## Exercise goal
Give back exactly the lines of the material below, starting with the line with "camera: 65 degrees left, 0 degrees up" and going on through the line with "(545, 423) = (589, 389): red".

## Record excerpts
—————

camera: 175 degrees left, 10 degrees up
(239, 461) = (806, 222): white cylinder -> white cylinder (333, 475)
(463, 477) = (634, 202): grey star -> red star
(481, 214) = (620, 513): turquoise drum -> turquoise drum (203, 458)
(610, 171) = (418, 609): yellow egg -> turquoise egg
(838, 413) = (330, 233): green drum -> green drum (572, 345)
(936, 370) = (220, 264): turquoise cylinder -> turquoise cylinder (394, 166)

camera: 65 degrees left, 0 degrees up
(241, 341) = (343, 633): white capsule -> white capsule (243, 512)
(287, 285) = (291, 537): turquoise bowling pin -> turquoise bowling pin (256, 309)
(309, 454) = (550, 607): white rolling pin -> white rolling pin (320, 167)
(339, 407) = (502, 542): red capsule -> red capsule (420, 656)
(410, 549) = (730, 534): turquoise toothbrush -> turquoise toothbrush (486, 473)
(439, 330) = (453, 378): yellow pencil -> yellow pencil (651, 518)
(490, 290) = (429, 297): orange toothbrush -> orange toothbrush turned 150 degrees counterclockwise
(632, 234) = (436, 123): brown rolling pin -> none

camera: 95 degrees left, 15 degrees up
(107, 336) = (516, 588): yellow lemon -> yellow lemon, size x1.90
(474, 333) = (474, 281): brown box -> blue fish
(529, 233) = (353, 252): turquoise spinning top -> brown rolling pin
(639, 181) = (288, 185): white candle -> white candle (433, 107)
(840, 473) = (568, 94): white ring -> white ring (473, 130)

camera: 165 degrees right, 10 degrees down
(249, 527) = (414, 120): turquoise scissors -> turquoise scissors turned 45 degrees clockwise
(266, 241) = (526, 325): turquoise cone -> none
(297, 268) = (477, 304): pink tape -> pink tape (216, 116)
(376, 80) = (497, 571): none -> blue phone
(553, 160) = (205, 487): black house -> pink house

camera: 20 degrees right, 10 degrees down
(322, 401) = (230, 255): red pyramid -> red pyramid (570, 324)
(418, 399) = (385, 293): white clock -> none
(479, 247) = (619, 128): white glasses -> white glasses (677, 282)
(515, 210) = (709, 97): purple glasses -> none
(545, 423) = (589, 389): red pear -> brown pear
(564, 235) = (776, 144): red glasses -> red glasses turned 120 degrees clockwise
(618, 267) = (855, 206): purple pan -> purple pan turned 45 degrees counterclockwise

—————

## Output for this exercise
camera: 65 degrees left, 0 degrees up
(241, 341) = (343, 633): white capsule -> white capsule (243, 512)
(287, 285) = (291, 537): turquoise bowling pin -> turquoise bowling pin (256, 309)
(309, 454) = (550, 607): white rolling pin -> white rolling pin (320, 167)
(339, 407) = (502, 542): red capsule -> red capsule (420, 656)
(410, 549) = (730, 534): turquoise toothbrush -> turquoise toothbrush (486, 473)
(439, 330) = (453, 378): yellow pencil -> yellow pencil (651, 518)
(490, 290) = (429, 297): orange toothbrush -> orange toothbrush turned 150 degrees counterclockwise
(632, 234) = (436, 123): brown rolling pin -> none

camera: 95 degrees left, 15 degrees up
(107, 336) = (516, 588): yellow lemon -> yellow lemon, size x1.90
(474, 333) = (474, 281): brown box -> blue fish
(529, 233) = (353, 252): turquoise spinning top -> brown rolling pin
(639, 181) = (288, 185): white candle -> white candle (433, 107)
(840, 473) = (568, 94): white ring -> white ring (473, 130)

camera: 165 degrees right, 10 degrees down
(249, 527) = (414, 120): turquoise scissors -> turquoise scissors turned 45 degrees clockwise
(266, 241) = (526, 325): turquoise cone -> none
(297, 268) = (477, 304): pink tape -> pink tape (216, 116)
(376, 80) = (497, 571): none -> blue phone
(553, 160) = (205, 487): black house -> pink house

camera: 20 degrees right, 10 degrees down
(322, 401) = (230, 255): red pyramid -> red pyramid (570, 324)
(418, 399) = (385, 293): white clock -> none
(479, 247) = (619, 128): white glasses -> white glasses (677, 282)
(515, 210) = (709, 97): purple glasses -> none
(545, 423) = (589, 389): red pear -> brown pear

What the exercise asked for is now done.